-- Data for analysis follows --

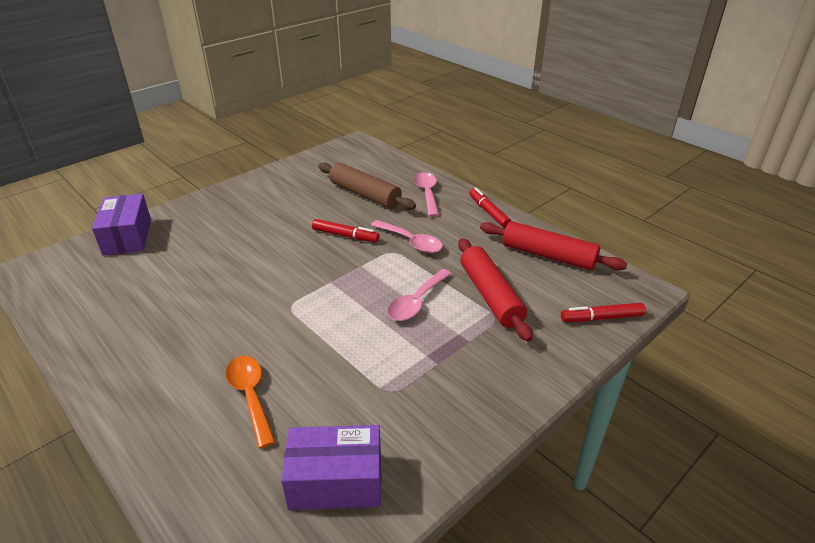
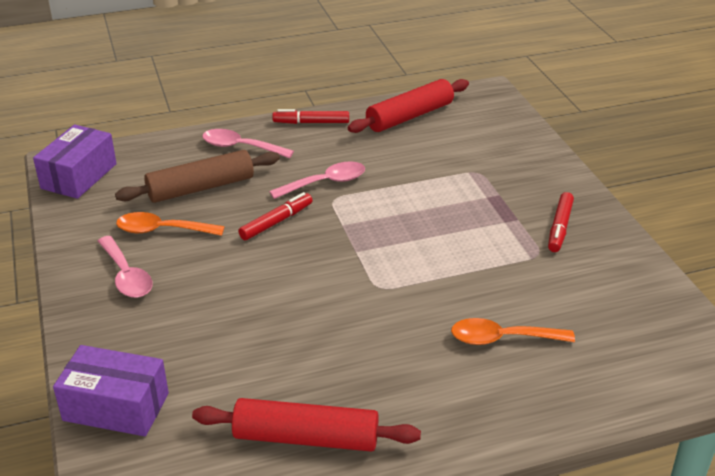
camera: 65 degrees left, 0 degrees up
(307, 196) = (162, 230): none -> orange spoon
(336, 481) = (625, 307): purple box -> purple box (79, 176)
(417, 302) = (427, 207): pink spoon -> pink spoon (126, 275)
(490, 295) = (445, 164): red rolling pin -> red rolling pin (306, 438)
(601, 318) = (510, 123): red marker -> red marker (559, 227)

-- Data for analysis concluded --
-- Data for analysis follows --

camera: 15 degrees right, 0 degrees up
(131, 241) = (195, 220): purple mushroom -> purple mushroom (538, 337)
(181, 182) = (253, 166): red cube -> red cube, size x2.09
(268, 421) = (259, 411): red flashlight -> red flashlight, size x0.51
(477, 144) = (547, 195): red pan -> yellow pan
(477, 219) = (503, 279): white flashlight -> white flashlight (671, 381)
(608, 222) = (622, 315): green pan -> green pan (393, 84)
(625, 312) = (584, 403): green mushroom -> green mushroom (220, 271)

-- Data for analysis concluded --
-- Data for analysis follows --

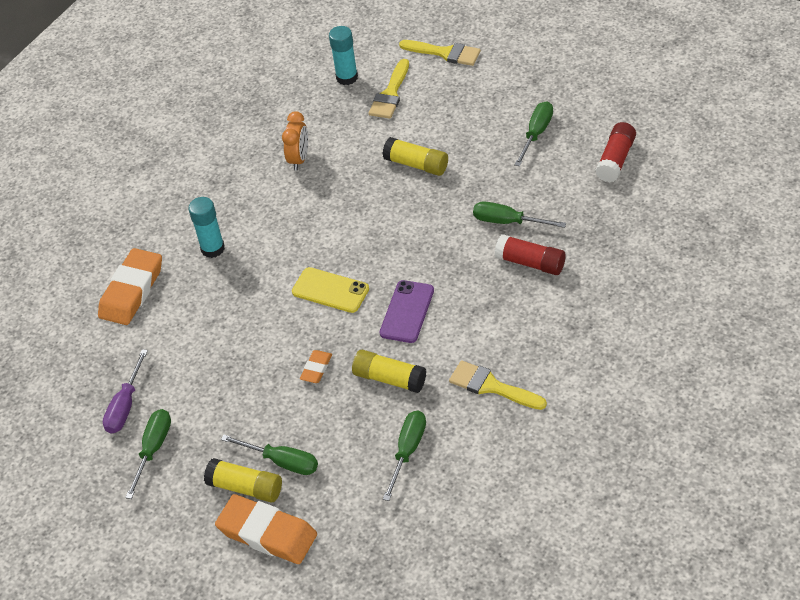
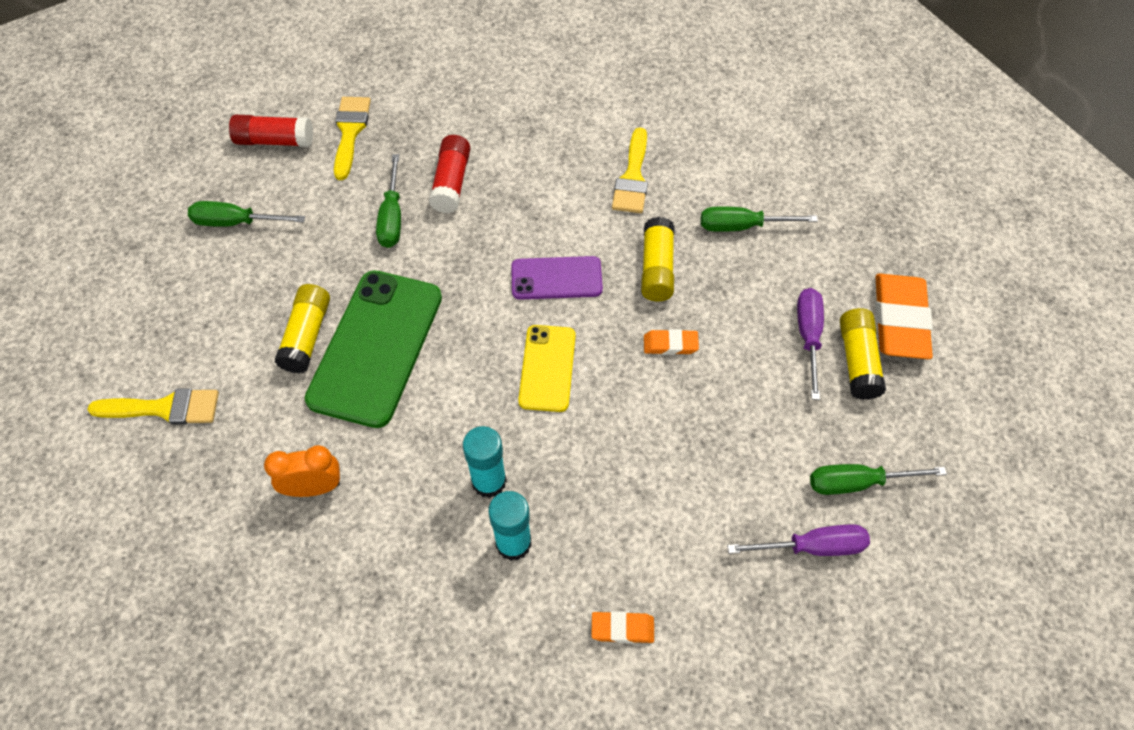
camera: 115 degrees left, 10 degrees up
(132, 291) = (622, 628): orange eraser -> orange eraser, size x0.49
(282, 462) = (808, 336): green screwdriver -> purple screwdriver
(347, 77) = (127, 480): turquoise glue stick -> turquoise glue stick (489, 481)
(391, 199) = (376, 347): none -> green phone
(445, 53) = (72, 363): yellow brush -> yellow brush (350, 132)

-- Data for analysis concluded --

Exercise details: Looking at the entries above, state how many lines contain "spoon"; give the number alone.

Exercise output: 2